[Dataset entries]
************
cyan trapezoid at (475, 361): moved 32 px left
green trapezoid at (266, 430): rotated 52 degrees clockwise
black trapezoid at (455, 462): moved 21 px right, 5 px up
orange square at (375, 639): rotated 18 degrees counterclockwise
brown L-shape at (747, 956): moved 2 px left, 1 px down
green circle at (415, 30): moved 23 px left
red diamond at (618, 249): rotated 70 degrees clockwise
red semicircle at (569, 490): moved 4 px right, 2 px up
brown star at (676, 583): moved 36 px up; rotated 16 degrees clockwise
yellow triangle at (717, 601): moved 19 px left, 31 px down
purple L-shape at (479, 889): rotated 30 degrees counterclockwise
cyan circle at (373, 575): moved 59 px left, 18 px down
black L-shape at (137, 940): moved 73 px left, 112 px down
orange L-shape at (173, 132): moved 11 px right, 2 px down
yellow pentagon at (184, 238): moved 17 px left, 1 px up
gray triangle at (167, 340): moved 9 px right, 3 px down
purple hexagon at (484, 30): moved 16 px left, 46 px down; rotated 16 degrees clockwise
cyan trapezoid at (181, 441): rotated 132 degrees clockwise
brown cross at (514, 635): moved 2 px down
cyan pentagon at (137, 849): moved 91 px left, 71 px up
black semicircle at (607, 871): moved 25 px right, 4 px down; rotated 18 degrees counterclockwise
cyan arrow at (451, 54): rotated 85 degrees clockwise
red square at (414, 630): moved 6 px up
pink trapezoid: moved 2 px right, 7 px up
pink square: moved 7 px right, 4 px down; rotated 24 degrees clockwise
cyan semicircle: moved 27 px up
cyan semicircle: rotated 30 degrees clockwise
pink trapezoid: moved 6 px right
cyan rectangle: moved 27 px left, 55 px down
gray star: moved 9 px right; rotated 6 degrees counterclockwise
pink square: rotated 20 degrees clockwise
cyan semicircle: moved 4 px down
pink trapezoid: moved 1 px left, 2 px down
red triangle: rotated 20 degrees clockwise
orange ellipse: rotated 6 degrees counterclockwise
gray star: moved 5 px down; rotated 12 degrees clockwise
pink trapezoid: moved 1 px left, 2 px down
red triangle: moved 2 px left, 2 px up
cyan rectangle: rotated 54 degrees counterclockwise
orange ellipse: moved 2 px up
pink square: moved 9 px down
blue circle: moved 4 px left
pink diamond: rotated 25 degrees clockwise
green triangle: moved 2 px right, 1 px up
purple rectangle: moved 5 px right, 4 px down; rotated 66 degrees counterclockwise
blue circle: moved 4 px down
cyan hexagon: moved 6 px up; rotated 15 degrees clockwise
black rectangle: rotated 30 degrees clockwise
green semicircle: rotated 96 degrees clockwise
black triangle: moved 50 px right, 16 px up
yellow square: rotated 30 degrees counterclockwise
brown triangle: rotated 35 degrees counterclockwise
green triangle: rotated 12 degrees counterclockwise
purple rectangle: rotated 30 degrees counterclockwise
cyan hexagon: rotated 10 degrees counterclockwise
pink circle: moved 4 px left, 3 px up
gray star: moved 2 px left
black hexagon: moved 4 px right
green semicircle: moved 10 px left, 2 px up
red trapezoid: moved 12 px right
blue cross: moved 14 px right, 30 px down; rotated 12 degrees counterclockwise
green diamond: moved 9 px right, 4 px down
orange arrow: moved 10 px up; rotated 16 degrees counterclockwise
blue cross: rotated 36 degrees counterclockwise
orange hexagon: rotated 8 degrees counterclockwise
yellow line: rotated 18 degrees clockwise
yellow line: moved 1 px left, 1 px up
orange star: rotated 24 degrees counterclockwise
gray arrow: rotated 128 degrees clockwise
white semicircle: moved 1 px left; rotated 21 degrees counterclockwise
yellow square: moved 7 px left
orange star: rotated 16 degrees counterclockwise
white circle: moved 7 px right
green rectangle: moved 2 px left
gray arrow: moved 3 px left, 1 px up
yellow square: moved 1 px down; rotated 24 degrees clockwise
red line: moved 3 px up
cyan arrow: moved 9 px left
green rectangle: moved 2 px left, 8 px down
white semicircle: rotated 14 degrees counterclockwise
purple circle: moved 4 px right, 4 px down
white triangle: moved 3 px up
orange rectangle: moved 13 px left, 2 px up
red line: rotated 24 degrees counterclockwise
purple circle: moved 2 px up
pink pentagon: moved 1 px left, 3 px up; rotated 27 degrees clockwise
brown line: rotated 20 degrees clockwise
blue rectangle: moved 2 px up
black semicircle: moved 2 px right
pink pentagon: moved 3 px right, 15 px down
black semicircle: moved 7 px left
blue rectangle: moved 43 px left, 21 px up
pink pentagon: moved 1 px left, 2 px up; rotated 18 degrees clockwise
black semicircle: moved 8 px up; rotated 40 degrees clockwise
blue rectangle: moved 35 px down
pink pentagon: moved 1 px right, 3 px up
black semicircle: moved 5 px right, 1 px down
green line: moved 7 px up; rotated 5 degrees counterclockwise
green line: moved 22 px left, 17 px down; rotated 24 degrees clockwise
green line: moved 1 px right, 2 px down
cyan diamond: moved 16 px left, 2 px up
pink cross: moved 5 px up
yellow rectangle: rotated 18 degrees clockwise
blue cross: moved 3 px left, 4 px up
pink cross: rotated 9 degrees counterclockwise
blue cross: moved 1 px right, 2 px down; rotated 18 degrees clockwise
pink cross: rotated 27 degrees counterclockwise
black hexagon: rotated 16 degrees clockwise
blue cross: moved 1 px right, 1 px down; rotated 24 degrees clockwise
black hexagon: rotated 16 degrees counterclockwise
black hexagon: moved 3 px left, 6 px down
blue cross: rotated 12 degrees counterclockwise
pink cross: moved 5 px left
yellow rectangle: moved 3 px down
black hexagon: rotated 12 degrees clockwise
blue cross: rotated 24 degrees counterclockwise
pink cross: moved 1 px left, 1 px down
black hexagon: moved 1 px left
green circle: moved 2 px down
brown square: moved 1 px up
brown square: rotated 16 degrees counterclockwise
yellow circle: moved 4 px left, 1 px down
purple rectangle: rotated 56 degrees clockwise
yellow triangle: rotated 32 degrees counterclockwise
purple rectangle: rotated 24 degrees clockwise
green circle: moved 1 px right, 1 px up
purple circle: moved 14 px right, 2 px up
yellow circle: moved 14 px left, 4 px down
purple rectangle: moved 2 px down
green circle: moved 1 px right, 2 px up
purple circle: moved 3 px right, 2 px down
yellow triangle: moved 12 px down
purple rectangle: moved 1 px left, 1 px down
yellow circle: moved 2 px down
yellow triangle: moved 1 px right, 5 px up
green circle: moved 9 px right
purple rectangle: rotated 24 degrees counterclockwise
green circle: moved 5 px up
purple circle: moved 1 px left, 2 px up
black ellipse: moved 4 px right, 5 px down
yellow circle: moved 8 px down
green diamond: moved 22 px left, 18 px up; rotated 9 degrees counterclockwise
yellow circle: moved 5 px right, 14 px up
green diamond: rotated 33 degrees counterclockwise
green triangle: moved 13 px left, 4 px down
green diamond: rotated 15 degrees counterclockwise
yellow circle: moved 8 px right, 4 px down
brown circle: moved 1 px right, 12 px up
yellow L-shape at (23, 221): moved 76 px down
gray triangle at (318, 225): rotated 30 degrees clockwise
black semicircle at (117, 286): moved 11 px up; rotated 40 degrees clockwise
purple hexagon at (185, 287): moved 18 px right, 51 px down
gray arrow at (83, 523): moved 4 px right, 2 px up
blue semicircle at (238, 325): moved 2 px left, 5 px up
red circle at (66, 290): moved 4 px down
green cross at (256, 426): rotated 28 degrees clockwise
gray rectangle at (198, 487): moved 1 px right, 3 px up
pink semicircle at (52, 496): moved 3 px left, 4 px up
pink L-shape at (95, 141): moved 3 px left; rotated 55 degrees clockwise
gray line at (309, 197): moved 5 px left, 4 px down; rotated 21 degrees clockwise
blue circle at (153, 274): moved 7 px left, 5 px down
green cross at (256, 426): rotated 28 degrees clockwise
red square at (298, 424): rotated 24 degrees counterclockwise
************
What this task involves: Substitute "hexagon" for "trapezoid" in the records from the start up to and including the line that contains "red semicircle at". Write out only those lines, with everything else left the same.

Answer in full:
cyan hexagon at (475, 361): moved 32 px left
green hexagon at (266, 430): rotated 52 degrees clockwise
black hexagon at (455, 462): moved 21 px right, 5 px up
orange square at (375, 639): rotated 18 degrees counterclockwise
brown L-shape at (747, 956): moved 2 px left, 1 px down
green circle at (415, 30): moved 23 px left
red diamond at (618, 249): rotated 70 degrees clockwise
red semicircle at (569, 490): moved 4 px right, 2 px up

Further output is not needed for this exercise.